#### [INPUT FOR THIS TASK]
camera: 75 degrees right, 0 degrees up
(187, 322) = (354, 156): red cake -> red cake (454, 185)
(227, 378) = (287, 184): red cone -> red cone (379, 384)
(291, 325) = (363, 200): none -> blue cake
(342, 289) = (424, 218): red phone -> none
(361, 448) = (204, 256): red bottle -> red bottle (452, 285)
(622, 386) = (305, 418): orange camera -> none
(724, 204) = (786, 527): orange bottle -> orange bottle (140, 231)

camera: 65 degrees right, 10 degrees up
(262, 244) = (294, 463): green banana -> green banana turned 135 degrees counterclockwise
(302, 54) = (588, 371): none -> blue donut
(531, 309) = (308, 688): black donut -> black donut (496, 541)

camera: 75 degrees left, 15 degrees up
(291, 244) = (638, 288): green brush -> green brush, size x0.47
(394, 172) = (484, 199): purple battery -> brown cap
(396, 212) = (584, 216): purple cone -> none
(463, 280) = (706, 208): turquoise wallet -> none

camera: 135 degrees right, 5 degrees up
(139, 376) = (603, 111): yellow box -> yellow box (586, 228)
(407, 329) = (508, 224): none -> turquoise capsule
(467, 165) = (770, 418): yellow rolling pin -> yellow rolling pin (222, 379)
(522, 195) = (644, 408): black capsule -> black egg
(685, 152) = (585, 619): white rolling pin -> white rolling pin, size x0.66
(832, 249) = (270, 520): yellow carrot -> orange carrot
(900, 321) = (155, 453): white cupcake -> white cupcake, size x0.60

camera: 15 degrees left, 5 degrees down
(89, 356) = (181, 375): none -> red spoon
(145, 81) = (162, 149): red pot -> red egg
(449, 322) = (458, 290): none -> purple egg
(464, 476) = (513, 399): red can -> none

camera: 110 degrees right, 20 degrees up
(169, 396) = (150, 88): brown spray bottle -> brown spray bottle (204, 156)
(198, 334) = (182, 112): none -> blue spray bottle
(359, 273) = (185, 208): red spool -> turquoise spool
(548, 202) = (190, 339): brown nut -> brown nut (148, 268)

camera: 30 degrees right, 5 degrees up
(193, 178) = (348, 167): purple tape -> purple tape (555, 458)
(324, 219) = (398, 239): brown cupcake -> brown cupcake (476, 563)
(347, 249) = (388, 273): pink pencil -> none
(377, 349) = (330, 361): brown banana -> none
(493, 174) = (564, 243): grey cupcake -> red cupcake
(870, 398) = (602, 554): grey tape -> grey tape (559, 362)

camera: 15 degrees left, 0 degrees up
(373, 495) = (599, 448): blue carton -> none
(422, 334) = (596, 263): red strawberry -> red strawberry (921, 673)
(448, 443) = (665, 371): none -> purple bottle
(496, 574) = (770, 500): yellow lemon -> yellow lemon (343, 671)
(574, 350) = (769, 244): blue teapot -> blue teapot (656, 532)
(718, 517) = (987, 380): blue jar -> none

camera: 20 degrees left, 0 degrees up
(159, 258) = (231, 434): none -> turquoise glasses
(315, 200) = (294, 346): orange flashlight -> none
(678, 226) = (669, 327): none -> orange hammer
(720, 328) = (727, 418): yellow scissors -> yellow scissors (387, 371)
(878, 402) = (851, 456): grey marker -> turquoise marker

#### [PROBLEM]
Looking at the records above, return exactly the lines from the line with "(718, 517) = (987, 380): blue jar -> none" to the line with "(678, 226) = (669, 327): none", both ends included.

#### [EXERCISE SOLUTION]
(718, 517) = (987, 380): blue jar -> none

camera: 20 degrees left, 0 degrees up
(159, 258) = (231, 434): none -> turquoise glasses
(315, 200) = (294, 346): orange flashlight -> none
(678, 226) = (669, 327): none -> orange hammer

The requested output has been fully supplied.